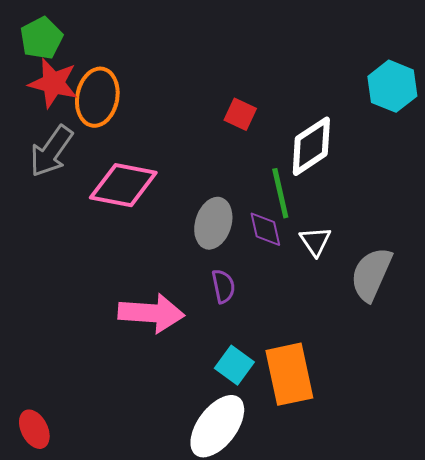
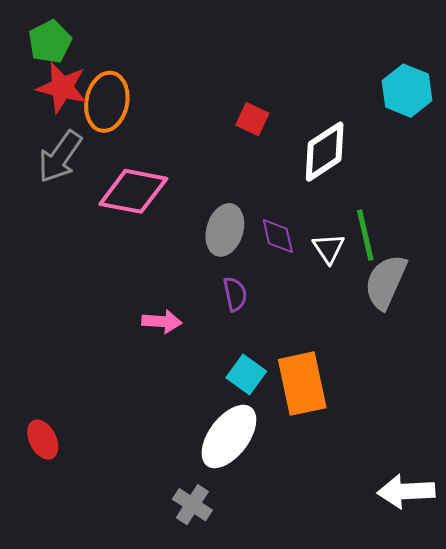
green line: (280, 193) -> (365, 235), moved
pink arrow: (151, 313) -> (162, 322), size x0.6

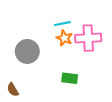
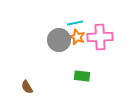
gray circle: (27, 51) -> (59, 40), moved

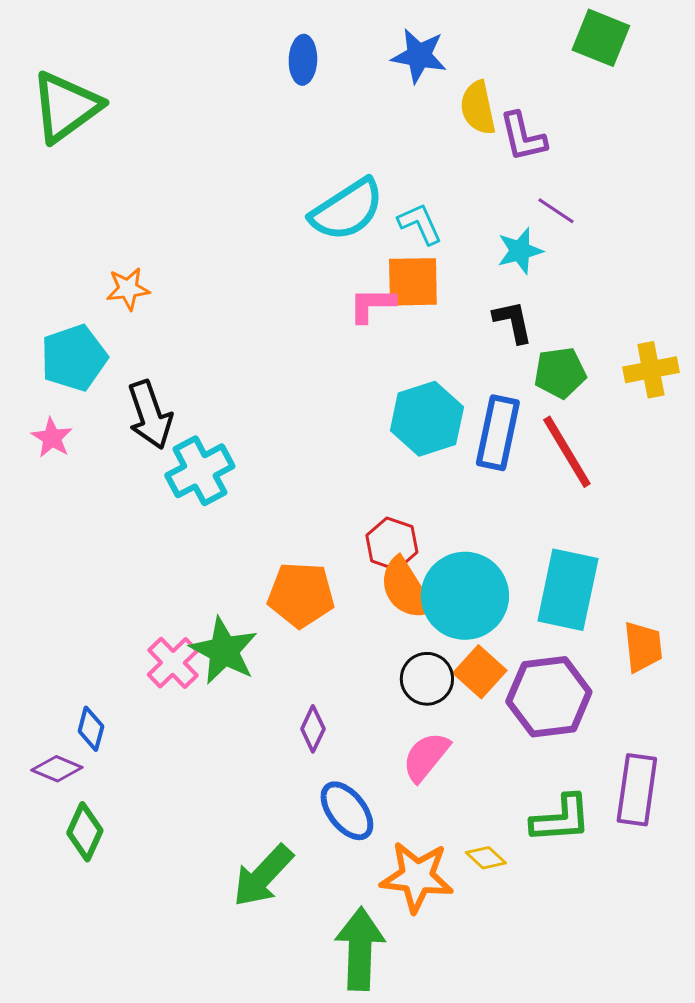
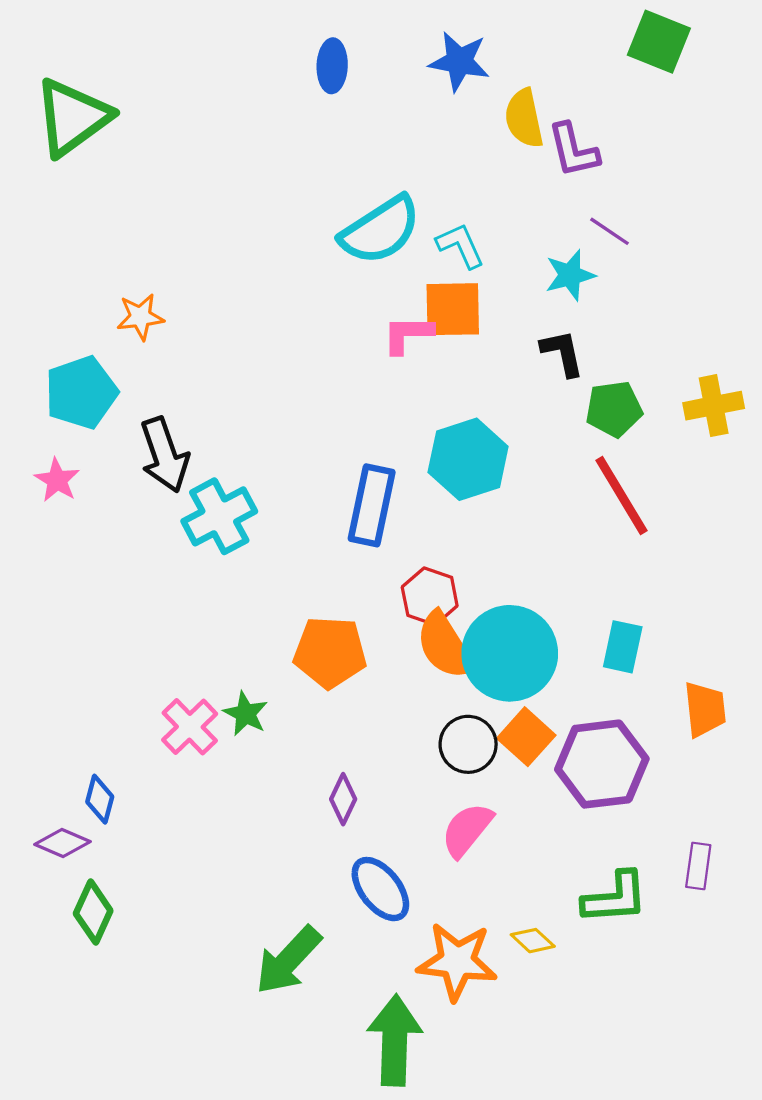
blue rectangle: (498, 433) -> (372, 505), moved
cyan rectangle: (568, 590) -> (623, 647), size x0.6
green star: (224, 651) -> (246, 714), size x0.6
purple rectangle: (637, 790) -> (698, 866), size x0.6

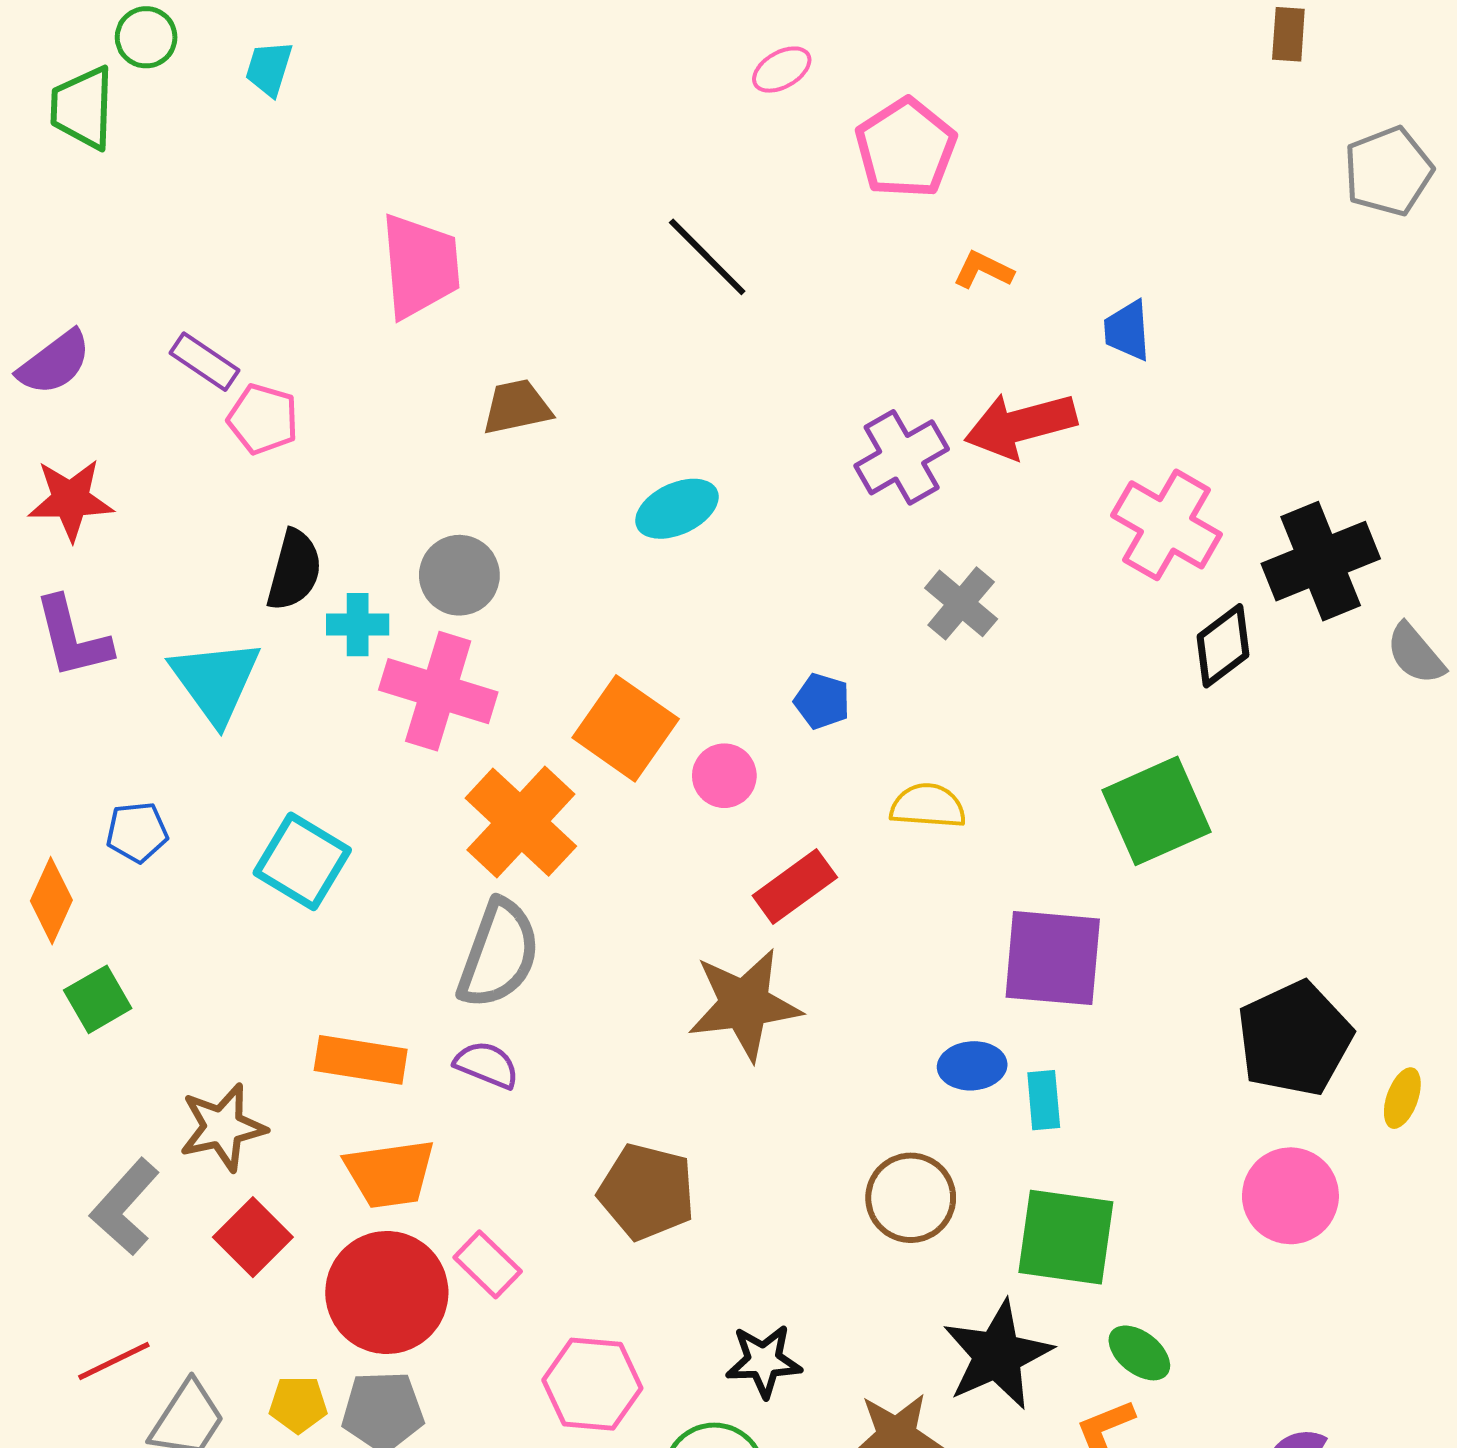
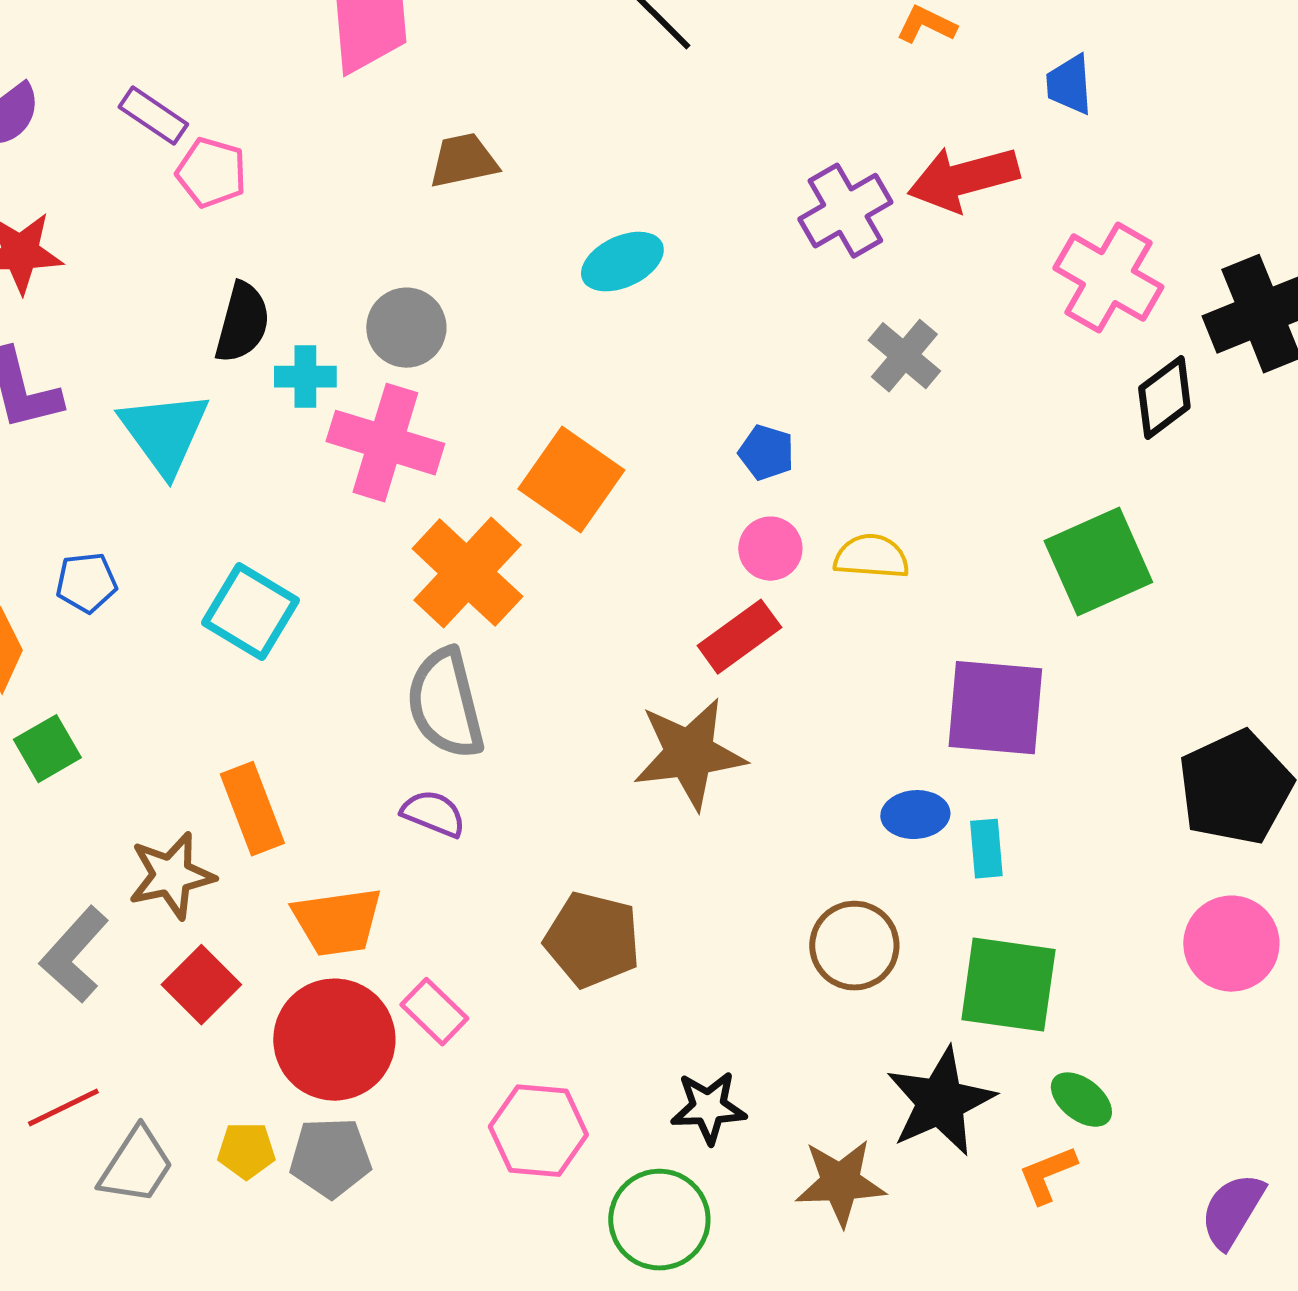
pink circle: (724, 776) -> (770, 549), moved
gray semicircle: (499, 954) -> (445, 704), turned 146
orange rectangle: (361, 1060) -> (252, 809), moved, turned 60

--------------------------------------------------

#### PROBLEM REQUIREMENTS:
Which lines of the records contain "green"? Show each of them.

#### SOLUTION TO THIS EXERCISE:
green line: (280, 193) -> (365, 235), moved
green star: (224, 651) -> (246, 714), size x0.6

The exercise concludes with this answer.